■ **Exercise materials**
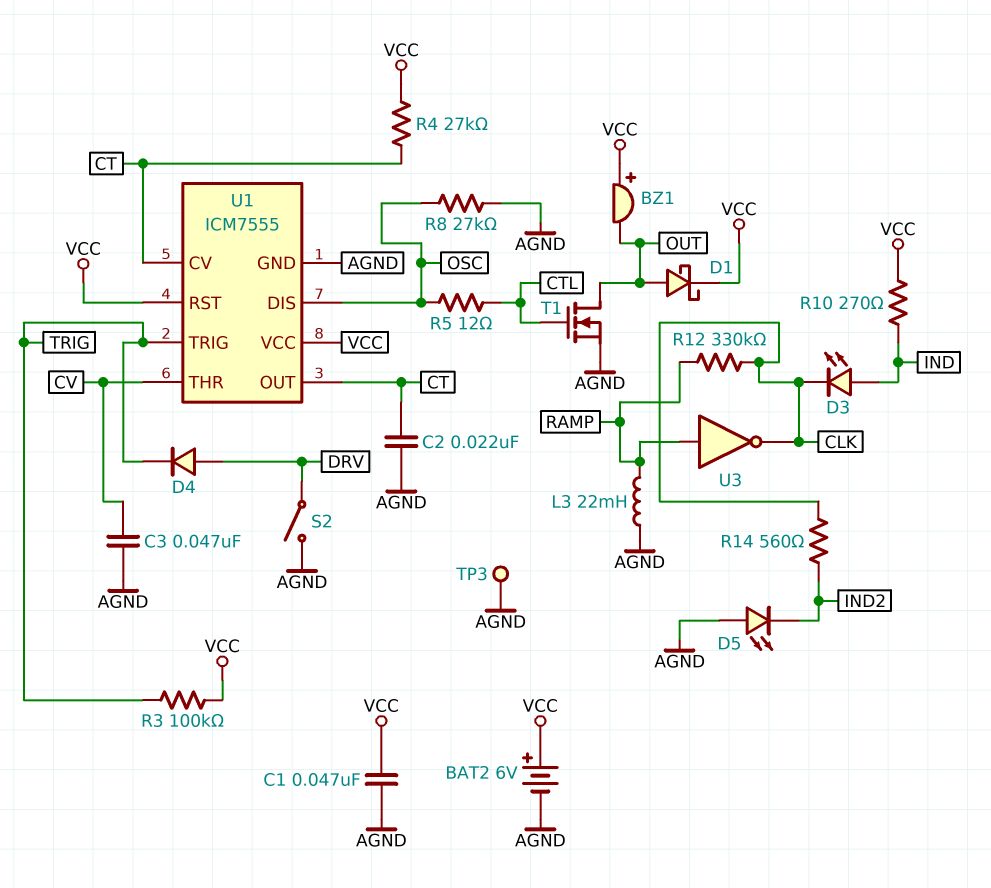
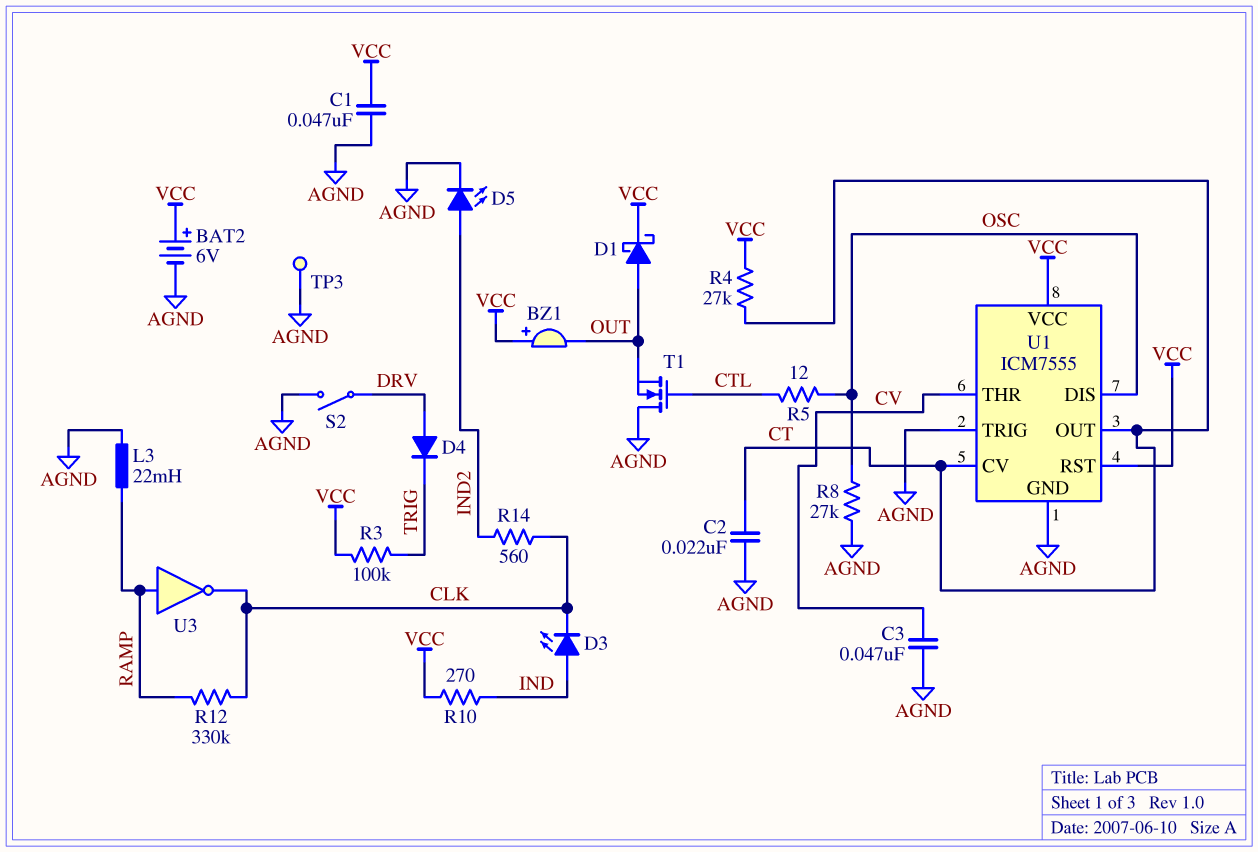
D5: LED (A AGND, K IND2) -> LED (A IND2, K AGND)
T1: NMOS (G CTL, D OUT, S AGND) -> NMOS (G CTL, D AGND, S OUT)
U1 pin TRIG: TRIG -> AGND

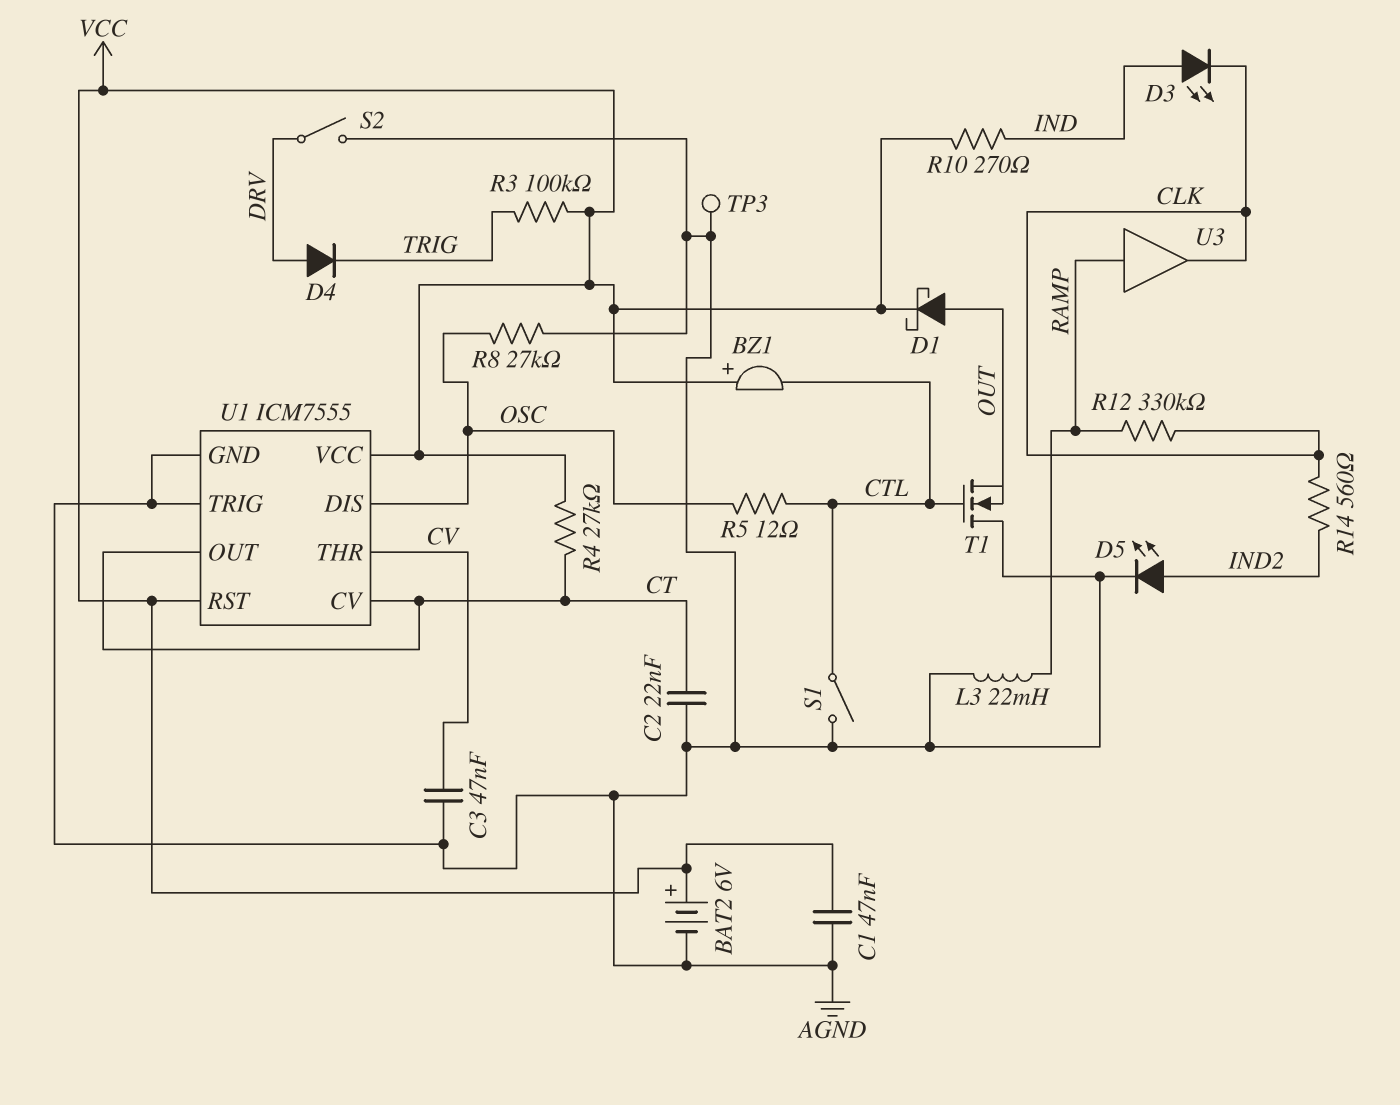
BZ1: buzzer (plus VCC, minus OUT) -> buzzer (plus VCC, minus CTL)
S1: none -> switch (AGND, CTL)
U3: NOT (in RAMP, out CLK) -> buffer (in RAMP, out CLK)

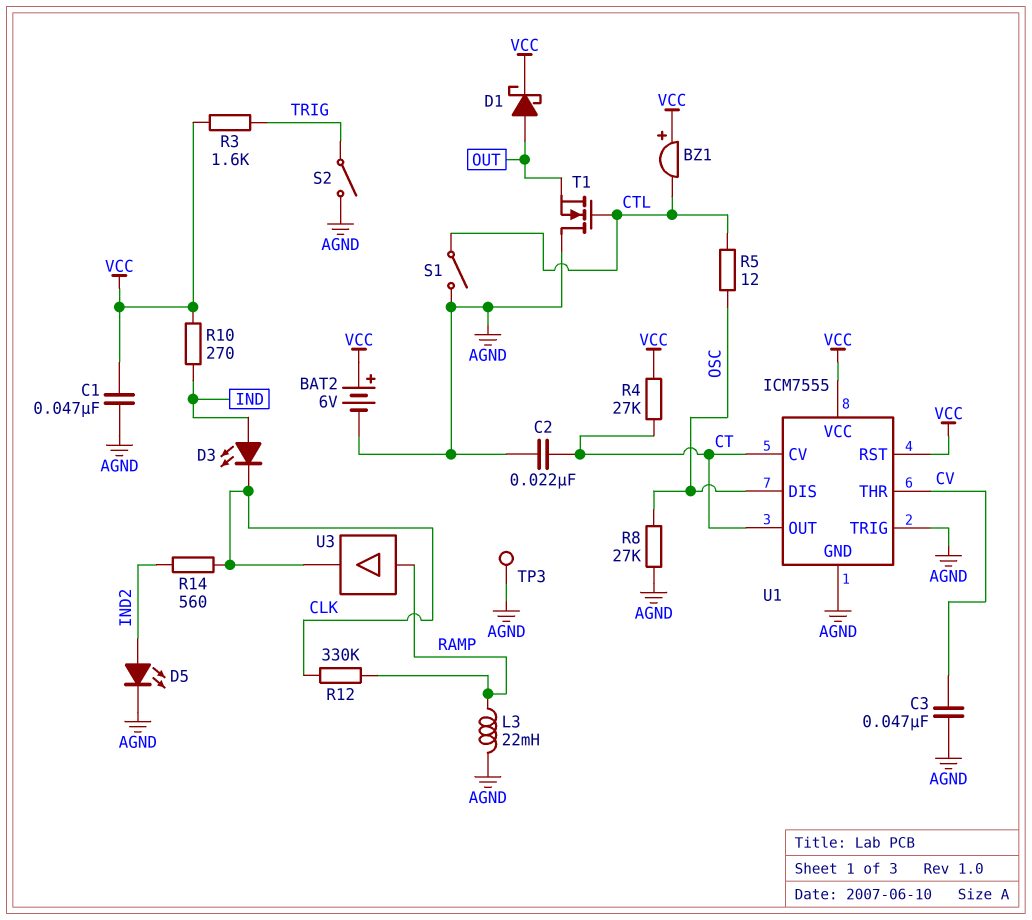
D4: diode (A DRV, K TRIG) -> none
R3: 100k (TRIG, VCC) -> 1.6k (TRIG, VCC)
S2: switch (AGND, DRV) -> switch (AGND, TRIG)

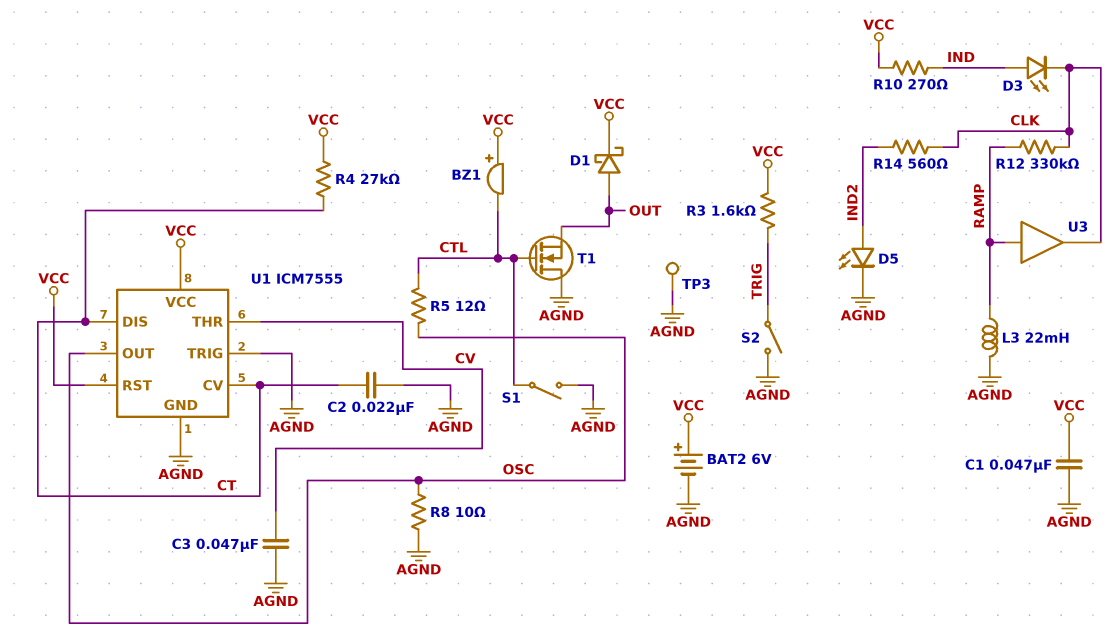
R8: 27k (AGND, OSC) -> 10 (AGND, OSC)
U1 pin DIS: OSC -> CT
U1 pin OUT: CT -> OSC

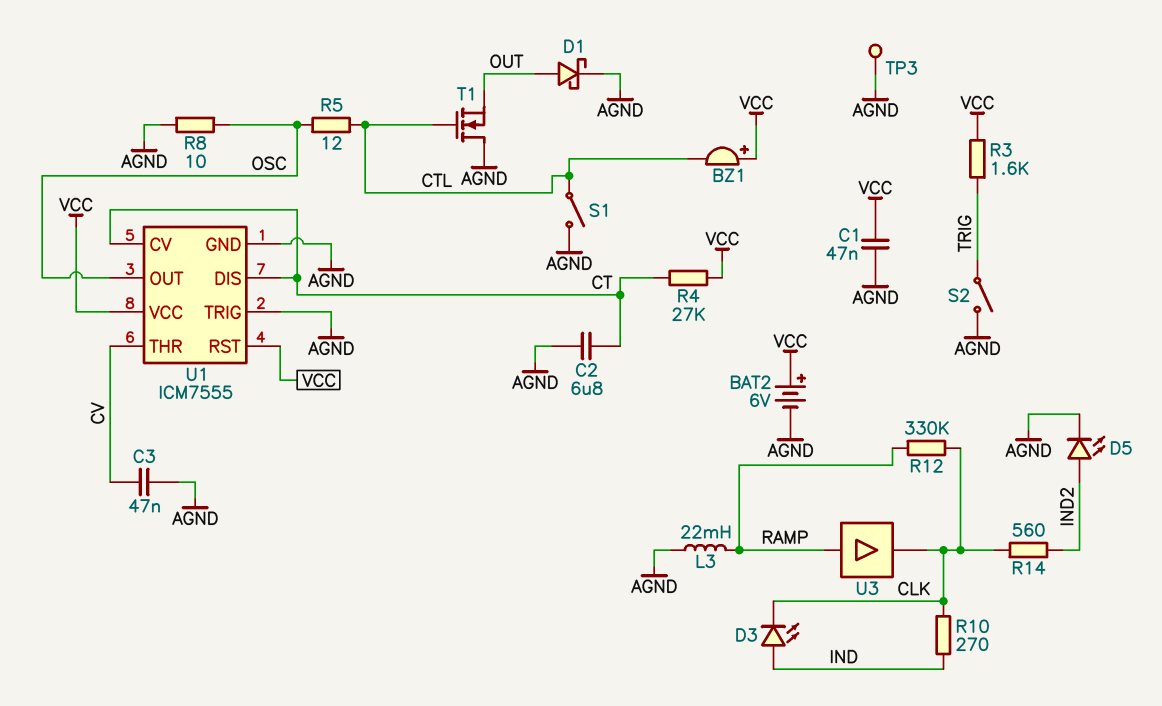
C2: 22nF (AGND, CT) -> 6.8uF (AGND, CT)
D1: schottky (A OUT, K VCC) -> schottky (A OUT, K AGND)
R10: 270 (IND, VCC) -> 270 (CLK, IND)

■ **Exercise**
Exact copy, no pictures: return the entries word for word.

■ **Response**
D5: LED (A AGND, K IND2) -> LED (A IND2, K AGND)
T1: NMOS (G CTL, D OUT, S AGND) -> NMOS (G CTL, D AGND, S OUT)
U1 pin TRIG: TRIG -> AGND

BZ1: buzzer (plus VCC, minus OUT) -> buzzer (plus VCC, minus CTL)
S1: none -> switch (AGND, CTL)
U3: NOT (in RAMP, out CLK) -> buffer (in RAMP, out CLK)

D4: diode (A DRV, K TRIG) -> none
R3: 100k (TRIG, VCC) -> 1.6k (TRIG, VCC)
S2: switch (AGND, DRV) -> switch (AGND, TRIG)

R8: 27k (AGND, OSC) -> 10 (AGND, OSC)
U1 pin DIS: OSC -> CT
U1 pin OUT: CT -> OSC

C2: 22nF (AGND, CT) -> 6.8uF (AGND, CT)
D1: schottky (A OUT, K VCC) -> schottky (A OUT, K AGND)
R10: 270 (IND, VCC) -> 270 (CLK, IND)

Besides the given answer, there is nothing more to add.